Segment Open

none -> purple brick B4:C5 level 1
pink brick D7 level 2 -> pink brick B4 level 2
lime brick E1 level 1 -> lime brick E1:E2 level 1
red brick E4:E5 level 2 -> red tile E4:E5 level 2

Segment Closed
Segment Open

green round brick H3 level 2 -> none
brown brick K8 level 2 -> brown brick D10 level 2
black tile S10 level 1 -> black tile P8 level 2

Segment Closed
Segment Open

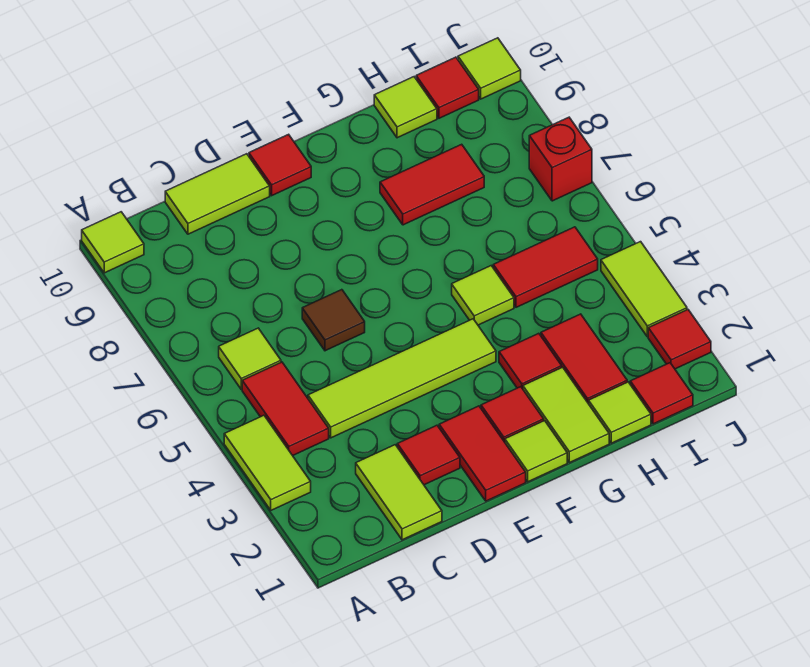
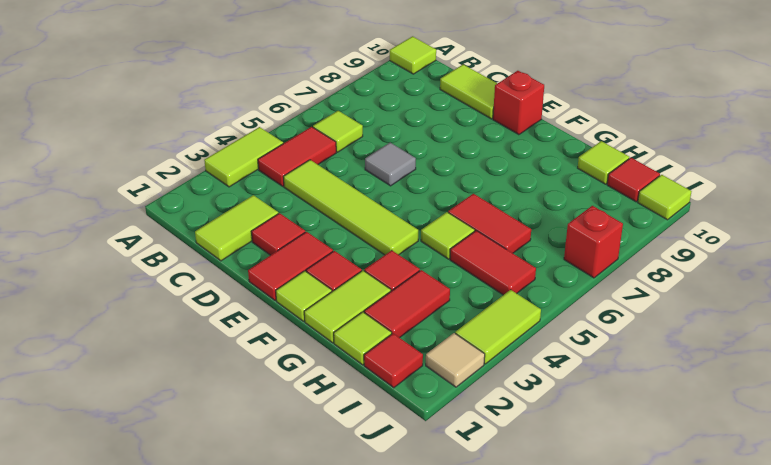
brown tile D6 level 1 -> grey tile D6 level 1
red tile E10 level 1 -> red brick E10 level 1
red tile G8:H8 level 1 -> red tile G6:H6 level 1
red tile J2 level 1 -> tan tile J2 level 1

Segment Closed

:: What you are asked to do ::
Retype only the stretch of lines above starting at the one with "brown brick K8" and stopping at the one with "black tile S10", exactly as written, with both kept.

:: Solved exercise ::
brown brick K8 level 2 -> brown brick D10 level 2
black tile S10 level 1 -> black tile P8 level 2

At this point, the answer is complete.